=== Input ===
_ _ _ _ _ _ _

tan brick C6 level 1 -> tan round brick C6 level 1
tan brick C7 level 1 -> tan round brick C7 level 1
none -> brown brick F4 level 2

_ _ _ _ _ _ _

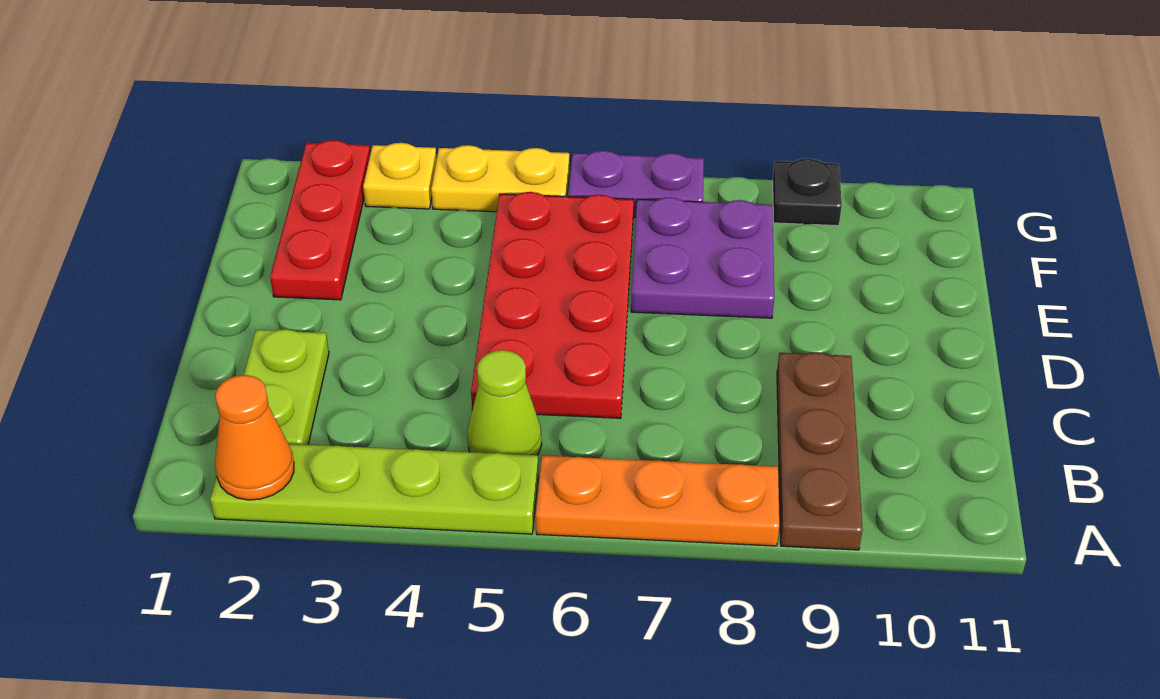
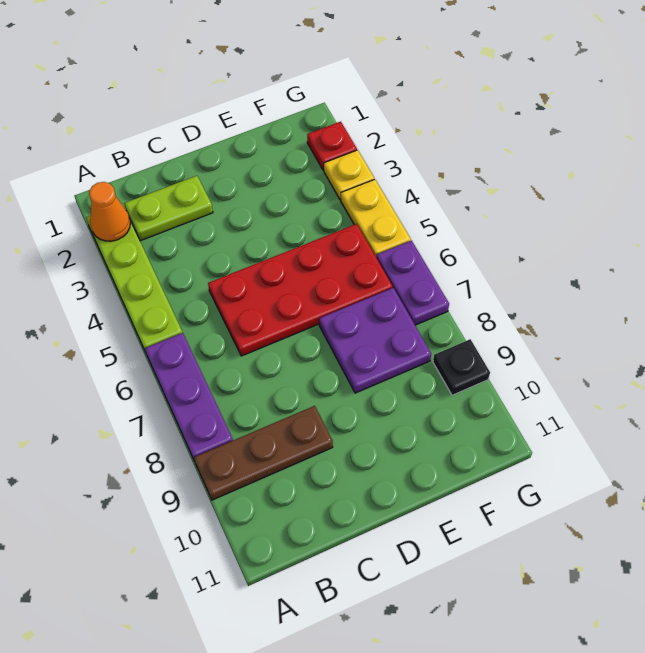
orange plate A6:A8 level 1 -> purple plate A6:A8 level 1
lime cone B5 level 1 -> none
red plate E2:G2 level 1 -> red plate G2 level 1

_ _ _ _ _ _ _

=== Task requirements ===
The answer is the run of lines above from the line containing "orange plate A6:A8" through the line containing "red plate E2:G2", copied exactly and alone.

=== Answer for this exercise ===
orange plate A6:A8 level 1 -> purple plate A6:A8 level 1
lime cone B5 level 1 -> none
red plate E2:G2 level 1 -> red plate G2 level 1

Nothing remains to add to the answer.